Content starts

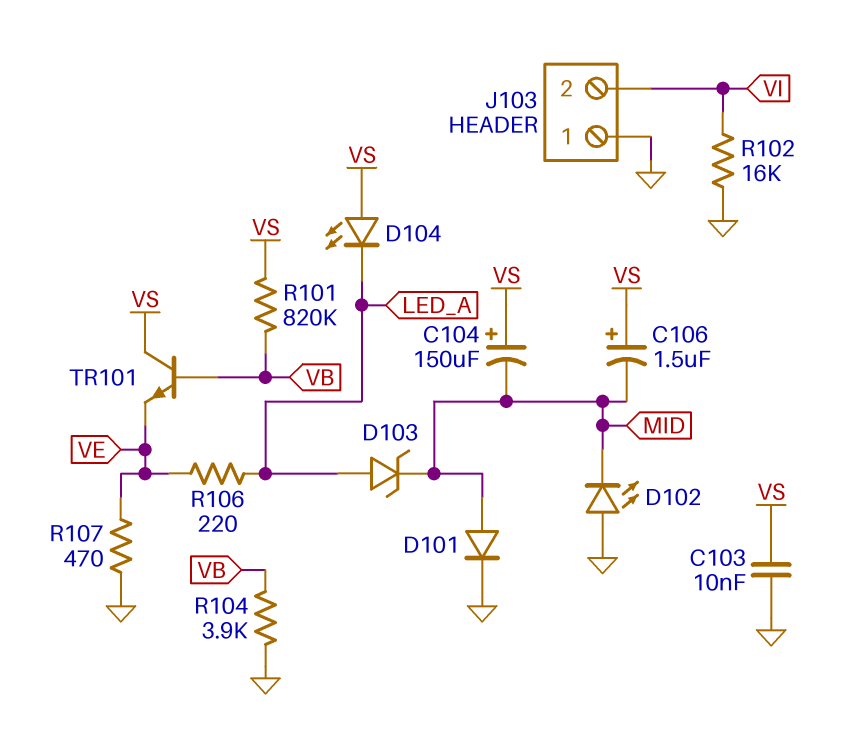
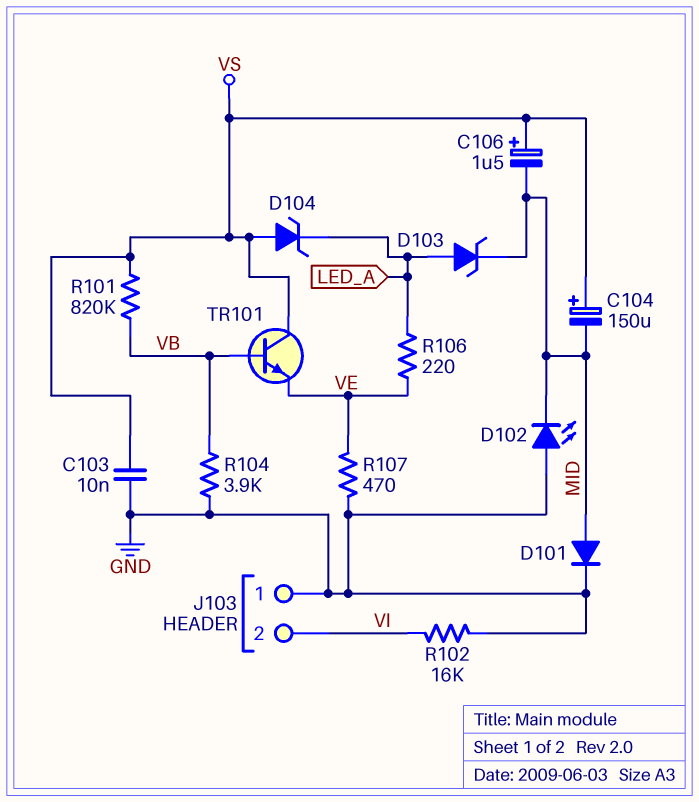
D104: LED (A VS, K LED_A) -> zener (A VS, K LED_A)

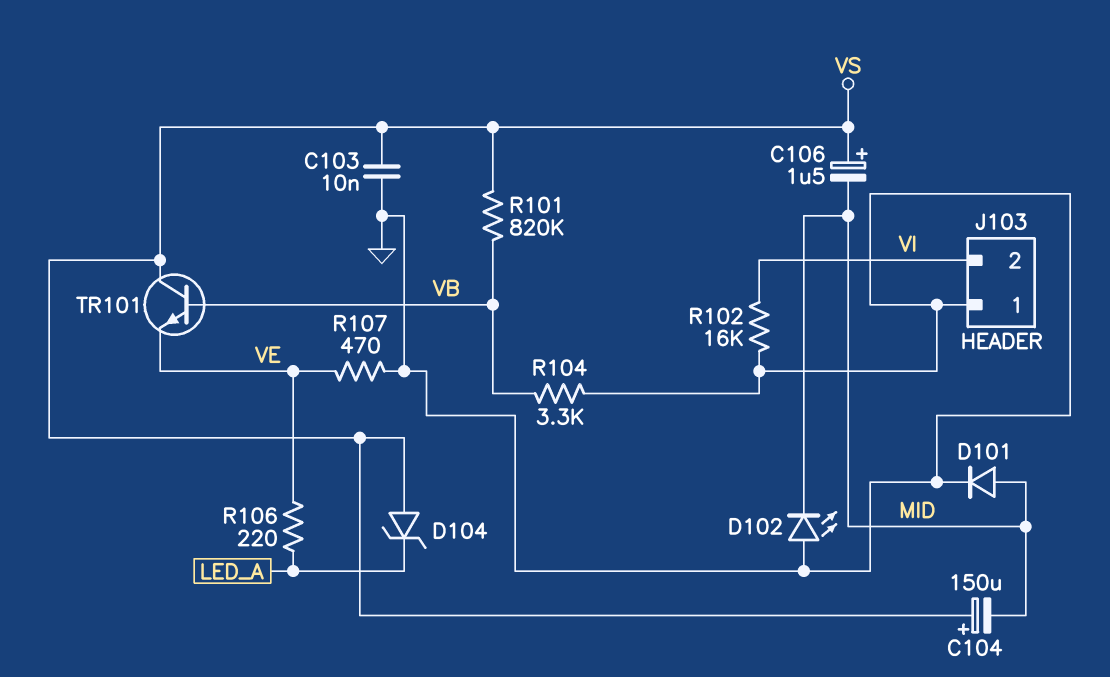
D103: zener (A LED_A, K MID) -> none
R104: 3.9k (GND, VB) -> 3.3k (GND, VB)

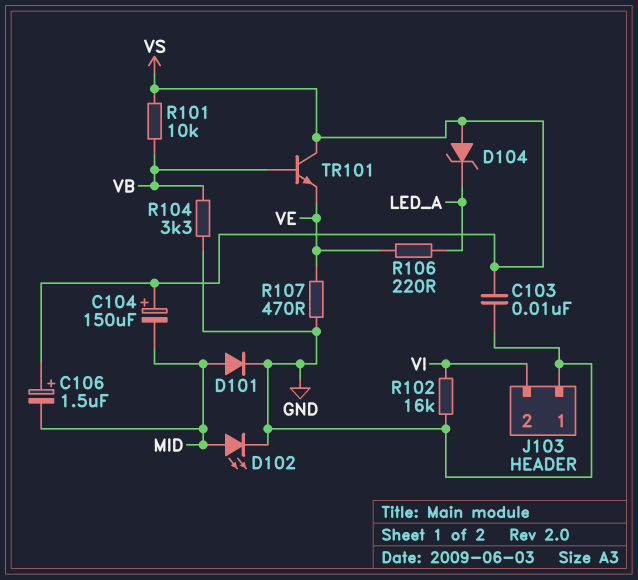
D102: LED (A GND, K MID) -> LED (A MID, K GND)
R101: 820k (VB, VS) -> 10k (VB, VS)

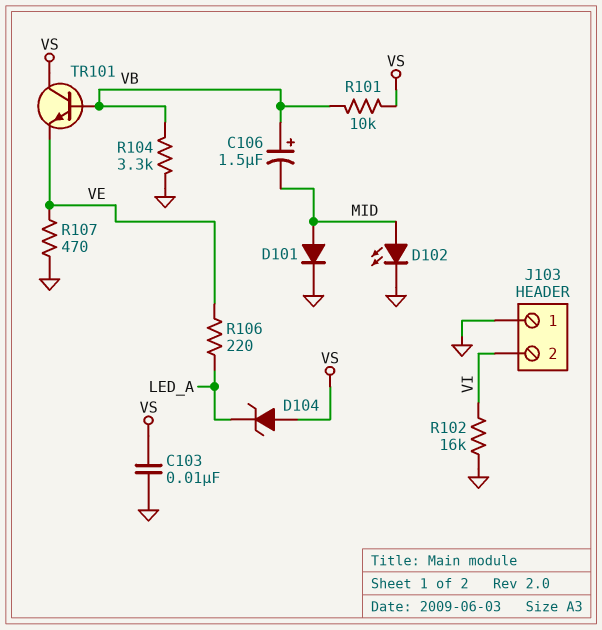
C104: 150uF (plus VS, minus MID) -> none
C106: 1.5uF (plus VS, minus MID) -> 1.5uF (plus VB, minus MID)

Content ends

» **Activity**
Only the entries themselves should be output, word for word, with all pictures omitted.

» **Final answer**
D104: LED (A VS, K LED_A) -> zener (A VS, K LED_A)

D103: zener (A LED_A, K MID) -> none
R104: 3.9k (GND, VB) -> 3.3k (GND, VB)

D102: LED (A GND, K MID) -> LED (A MID, K GND)
R101: 820k (VB, VS) -> 10k (VB, VS)

C104: 150uF (plus VS, minus MID) -> none
C106: 1.5uF (plus VS, minus MID) -> 1.5uF (plus VB, minus MID)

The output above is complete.